Data to use:
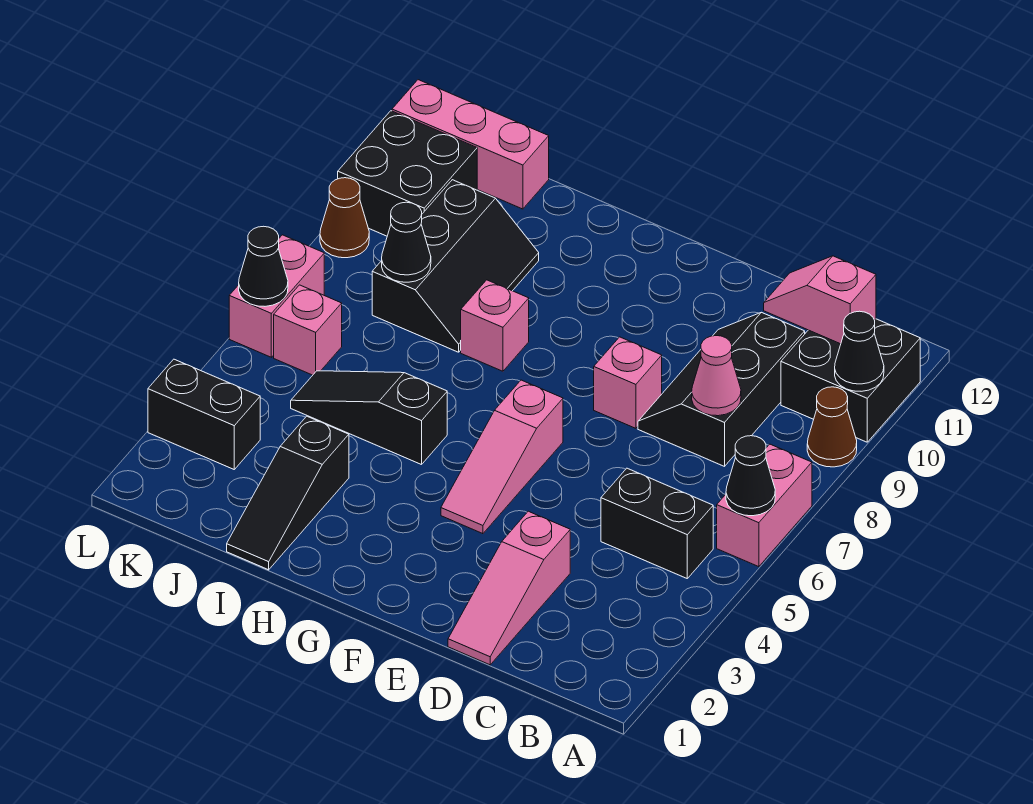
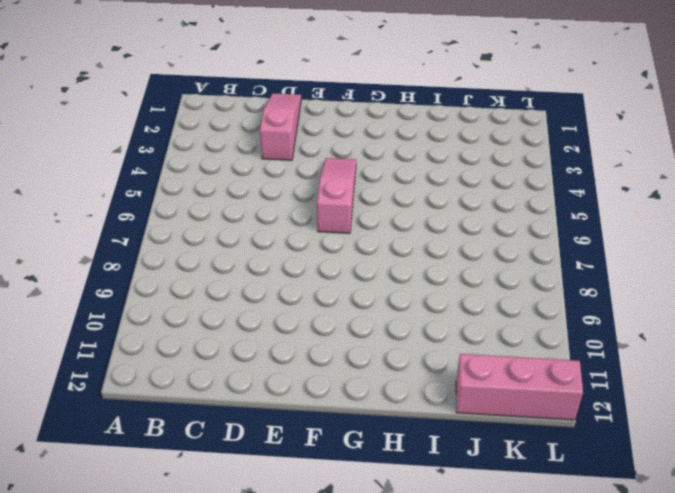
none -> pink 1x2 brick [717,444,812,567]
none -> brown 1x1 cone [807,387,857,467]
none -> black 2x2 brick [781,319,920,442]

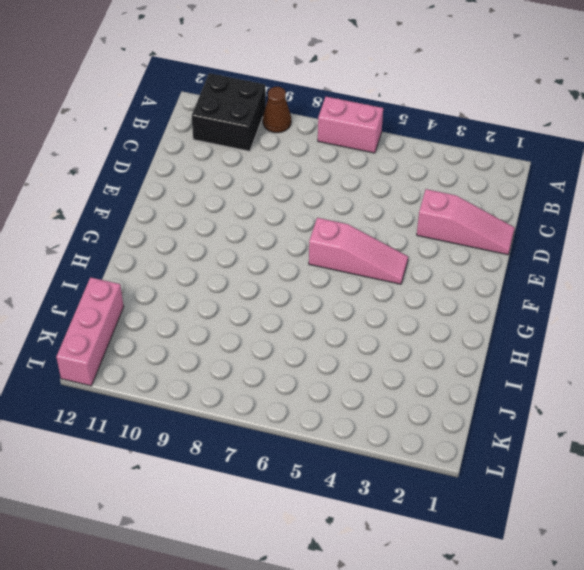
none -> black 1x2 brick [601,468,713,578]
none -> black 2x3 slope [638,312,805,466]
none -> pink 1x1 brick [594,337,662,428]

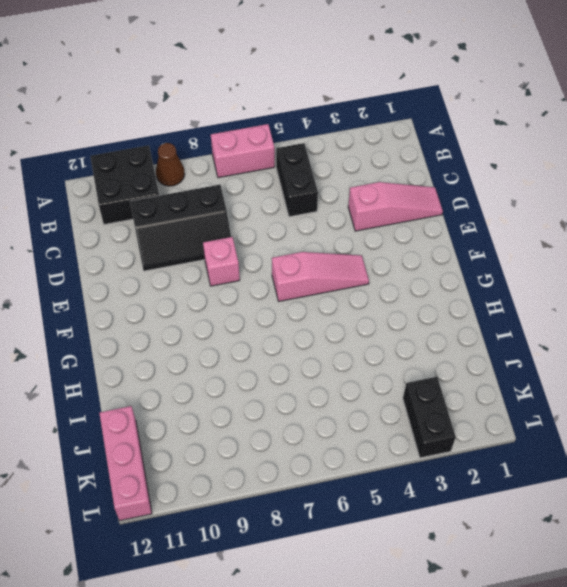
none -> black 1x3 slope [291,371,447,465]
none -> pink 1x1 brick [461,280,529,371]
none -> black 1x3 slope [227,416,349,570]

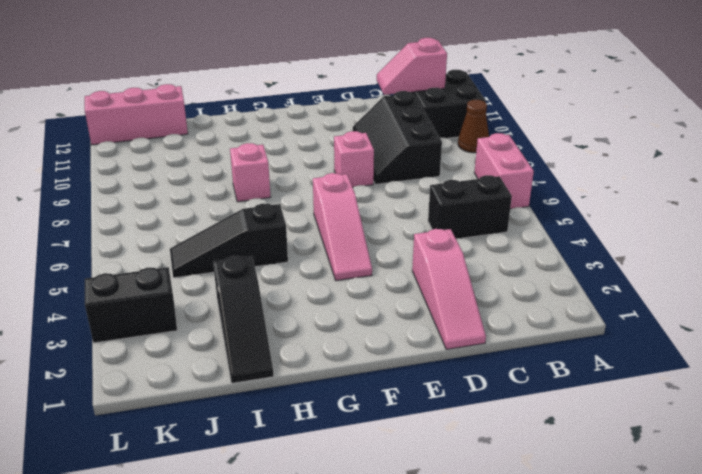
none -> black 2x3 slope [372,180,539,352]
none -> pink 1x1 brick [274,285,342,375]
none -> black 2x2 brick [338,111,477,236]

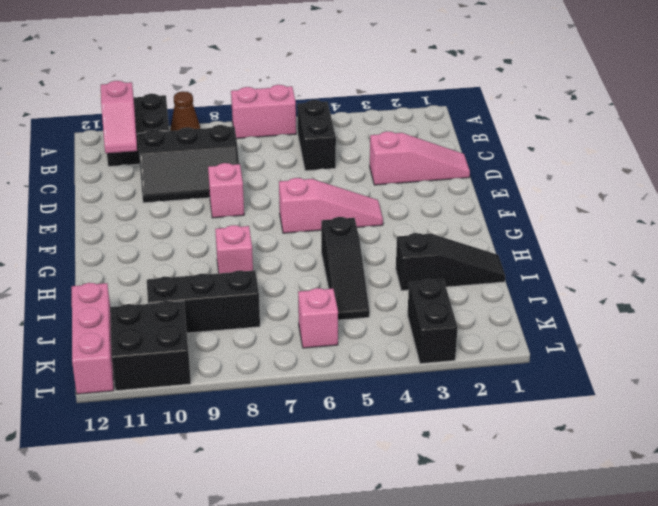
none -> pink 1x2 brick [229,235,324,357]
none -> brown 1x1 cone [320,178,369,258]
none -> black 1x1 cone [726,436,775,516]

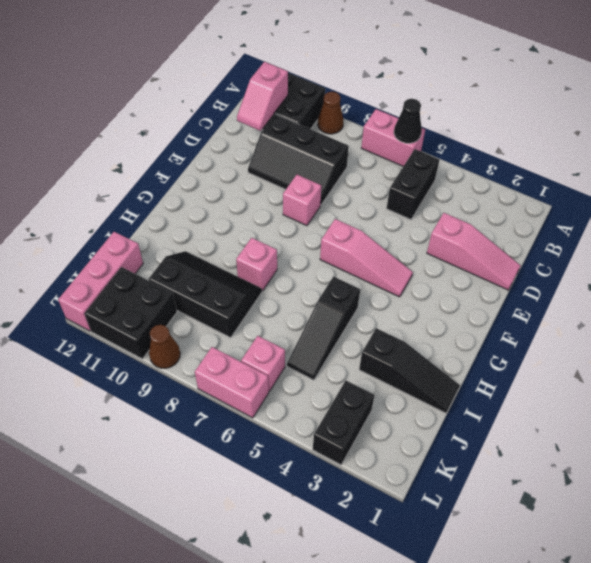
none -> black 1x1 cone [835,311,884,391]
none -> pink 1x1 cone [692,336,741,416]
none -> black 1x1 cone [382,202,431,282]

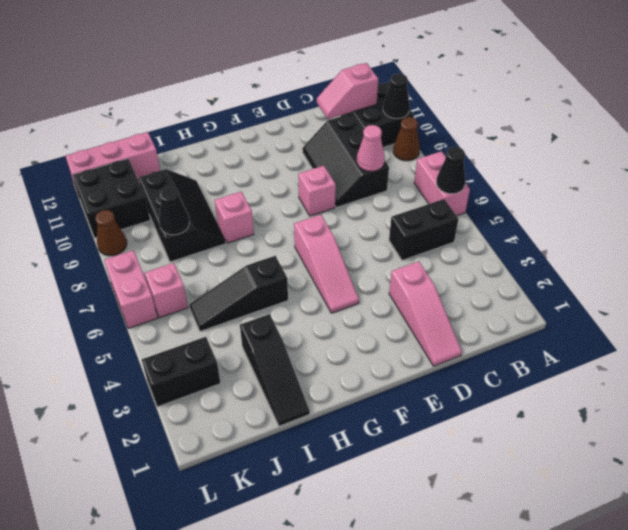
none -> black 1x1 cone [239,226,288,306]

==

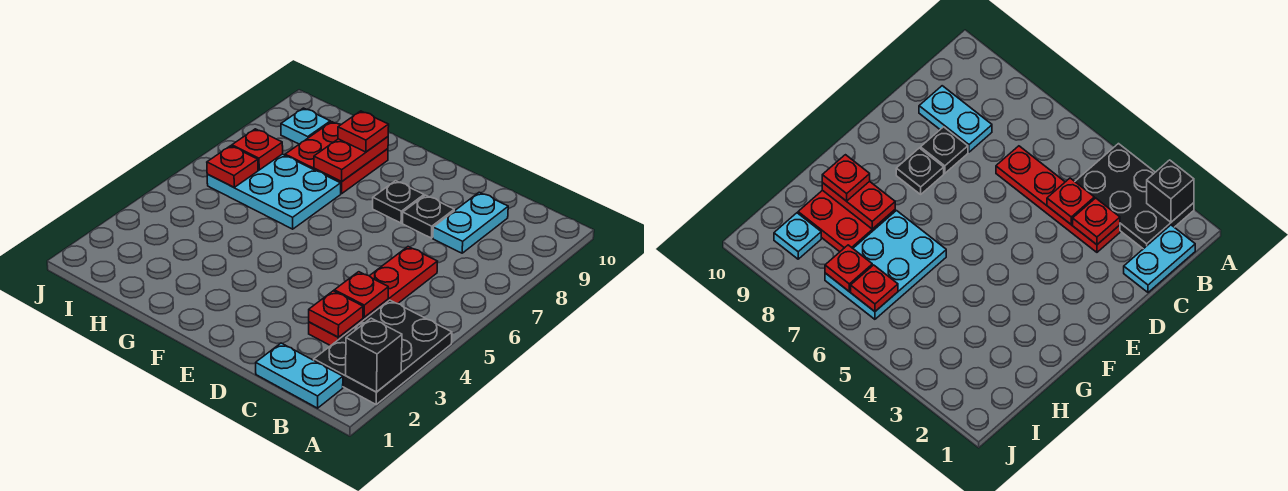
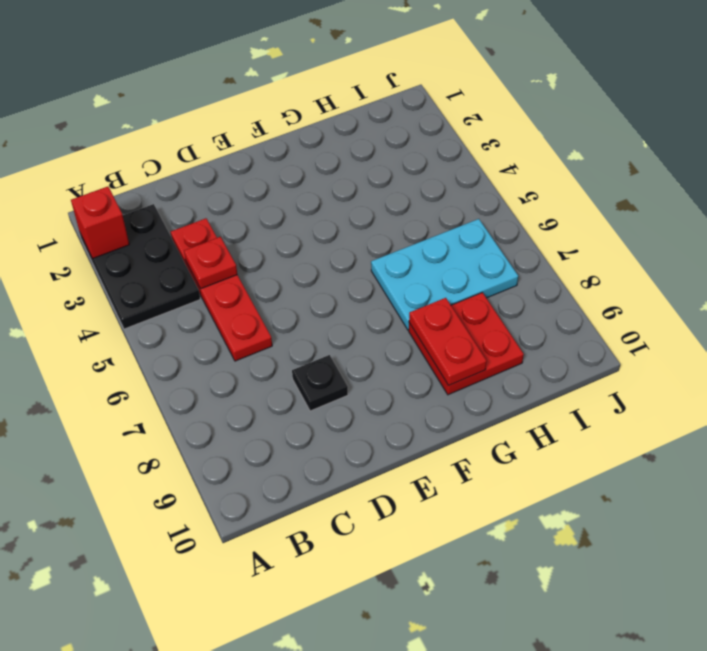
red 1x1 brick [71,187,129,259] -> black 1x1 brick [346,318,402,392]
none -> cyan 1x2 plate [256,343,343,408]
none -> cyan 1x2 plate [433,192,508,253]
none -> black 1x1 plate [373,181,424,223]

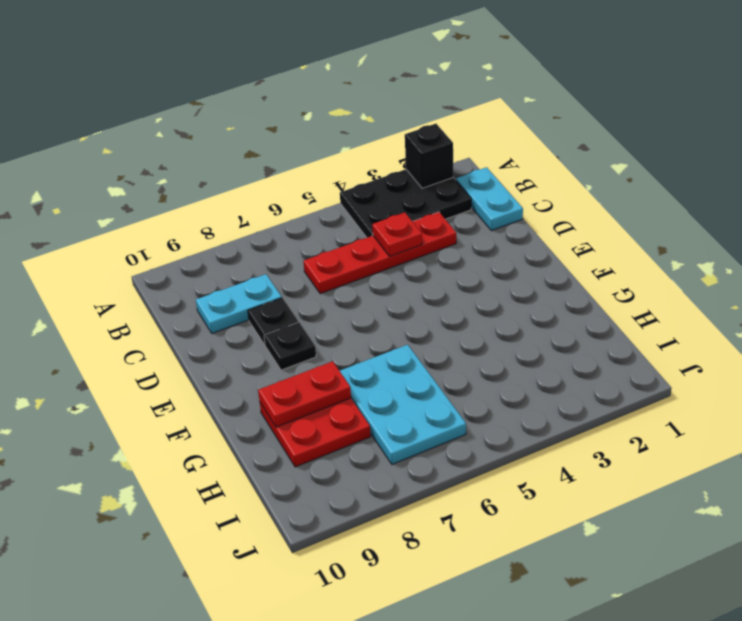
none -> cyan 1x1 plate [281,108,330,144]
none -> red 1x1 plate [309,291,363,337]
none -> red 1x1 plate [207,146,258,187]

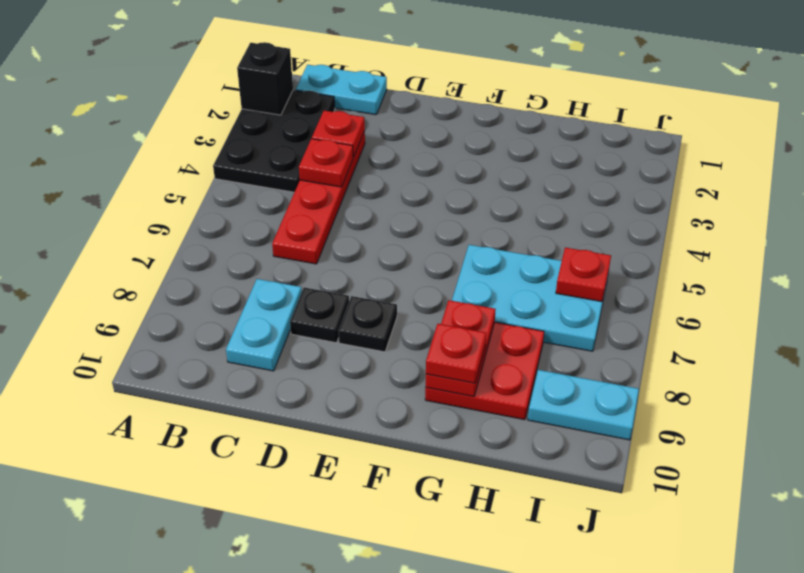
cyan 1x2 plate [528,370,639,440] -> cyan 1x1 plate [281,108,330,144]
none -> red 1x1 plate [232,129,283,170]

Work order: Please print the lines above word for word, starting at the one with "none -> pink 1x1 brick [594,337,662,428]" and ending at the one with "none -> black 2x2 brick [338,111,477,236]", both included, and without any picture.

Output of the exercise:
none -> pink 1x1 brick [594,337,662,428]

none -> black 1x3 slope [291,371,447,465]
none -> pink 1x1 brick [461,280,529,371]
none -> black 1x3 slope [227,416,349,570]

none -> black 2x3 slope [372,180,539,352]
none -> pink 1x1 brick [274,285,342,375]
none -> black 2x2 brick [338,111,477,236]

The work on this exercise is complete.